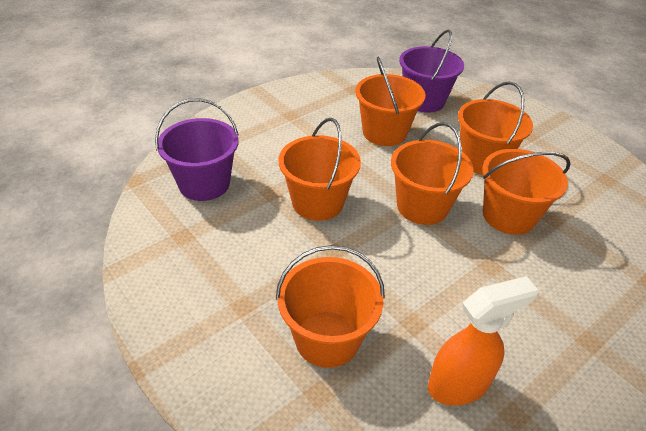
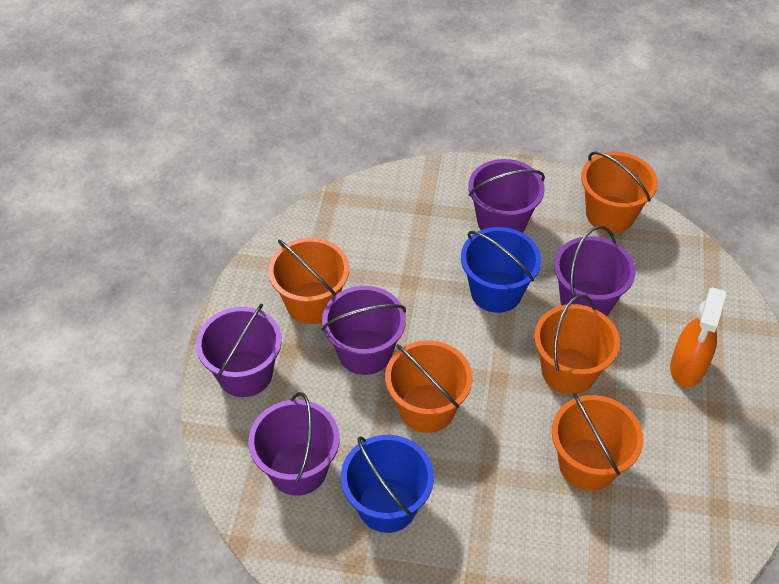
blue bucket: 0 -> 2
orange bucket: 6 -> 5
purple bucket: 2 -> 5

** YOUR INSTRUCTIONS **
Without the pictures, give every line of the data again, exactly as written.

** RESULT FOR THIS EXERCISE **
blue bucket: 0 -> 2
orange bucket: 6 -> 5
purple bucket: 2 -> 5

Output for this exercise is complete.